§ **WHAT YOU HAVE TO DO**
Nothing may be dropped or added when the entries below are copied.

- - - - - - -

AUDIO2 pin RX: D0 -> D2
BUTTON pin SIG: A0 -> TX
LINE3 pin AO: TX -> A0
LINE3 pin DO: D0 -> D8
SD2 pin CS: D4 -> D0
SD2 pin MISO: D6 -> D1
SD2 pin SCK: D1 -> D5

- - - - - - -

§ **YOUR RESPONSE**
AUDIO2 pin RX: D0 -> D2
BUTTON pin SIG: A0 -> TX
LINE3 pin AO: TX -> A0
LINE3 pin DO: D0 -> D8
SD2 pin CS: D4 -> D0
SD2 pin MISO: D6 -> D1
SD2 pin SCK: D1 -> D5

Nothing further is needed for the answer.